**TASK STATEMENT:**
Which lines of the entries hold the string "brown"? Copy each one.

═════ EXCERPTED DATA

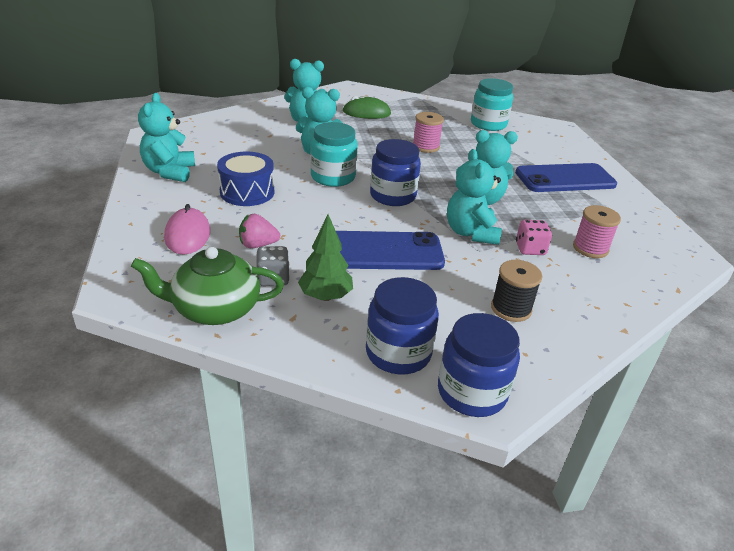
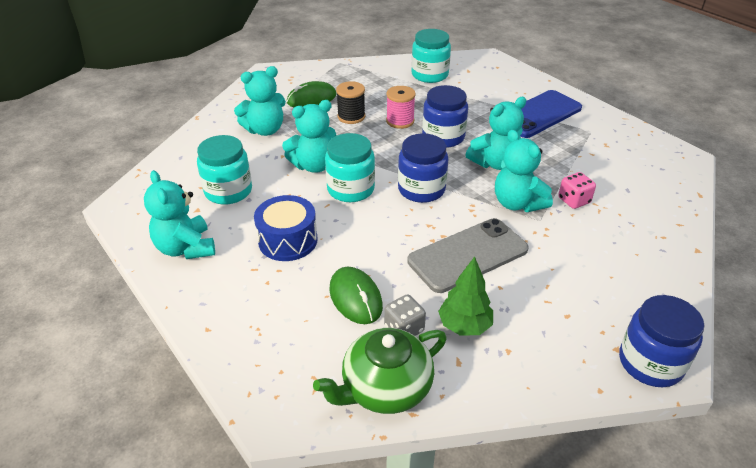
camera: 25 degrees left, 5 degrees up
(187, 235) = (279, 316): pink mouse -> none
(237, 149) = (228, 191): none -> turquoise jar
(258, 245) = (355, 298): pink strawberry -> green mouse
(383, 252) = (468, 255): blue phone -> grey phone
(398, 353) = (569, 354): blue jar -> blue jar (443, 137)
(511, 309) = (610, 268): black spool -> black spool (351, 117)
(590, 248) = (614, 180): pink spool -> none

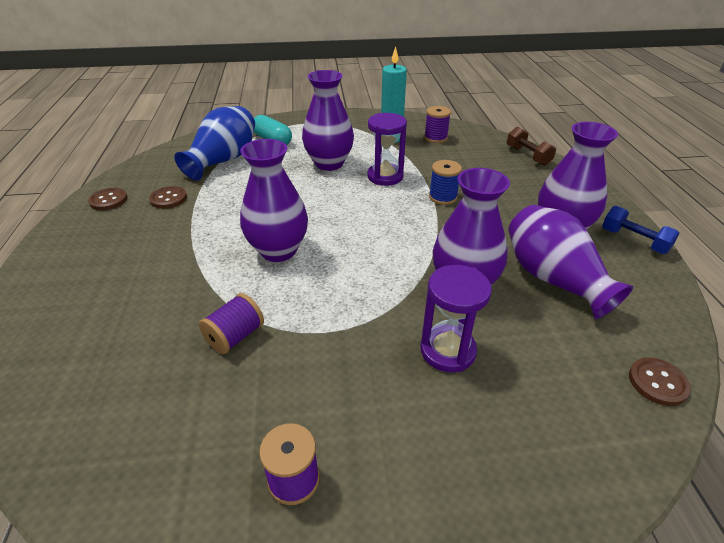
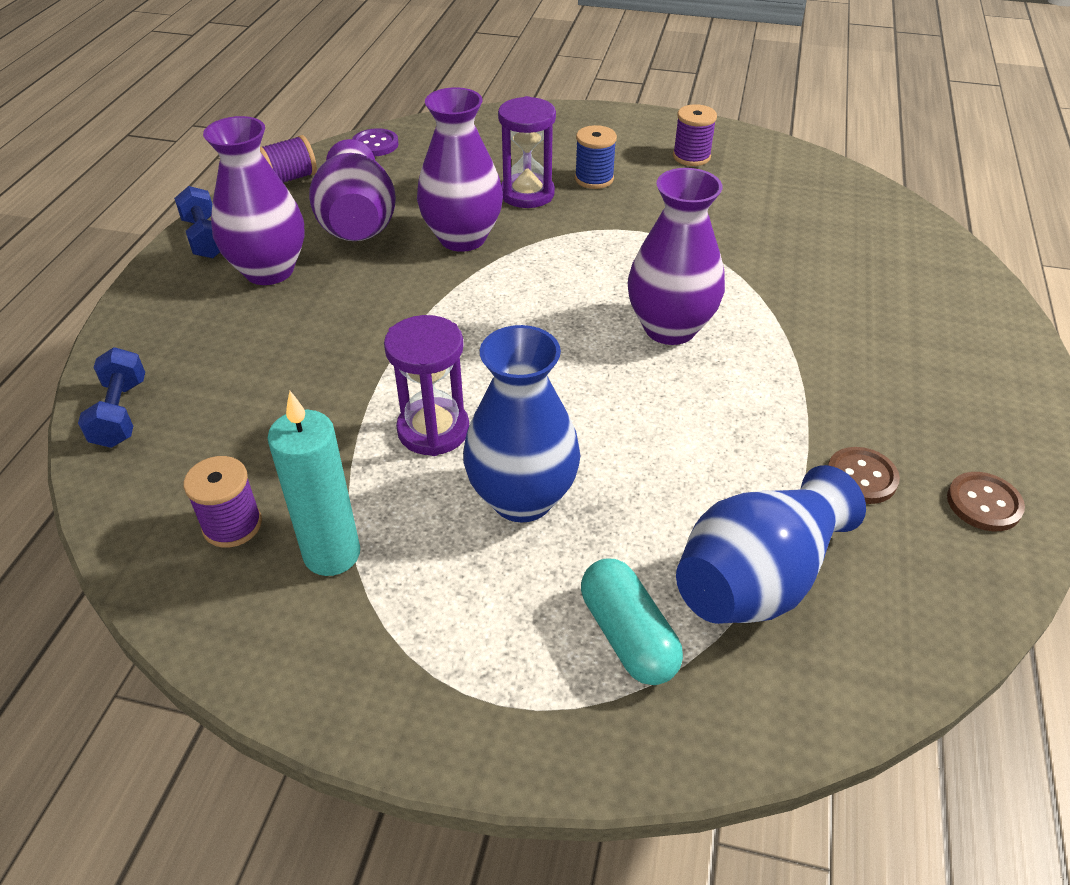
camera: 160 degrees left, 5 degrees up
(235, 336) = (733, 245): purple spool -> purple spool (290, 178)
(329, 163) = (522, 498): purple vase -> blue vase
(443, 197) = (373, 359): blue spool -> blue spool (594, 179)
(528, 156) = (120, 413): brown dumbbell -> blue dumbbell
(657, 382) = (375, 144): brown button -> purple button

══════════

**COMPLETED TASK:**
(528, 156) = (120, 413): brown dumbbell -> blue dumbbell
(657, 382) = (375, 144): brown button -> purple button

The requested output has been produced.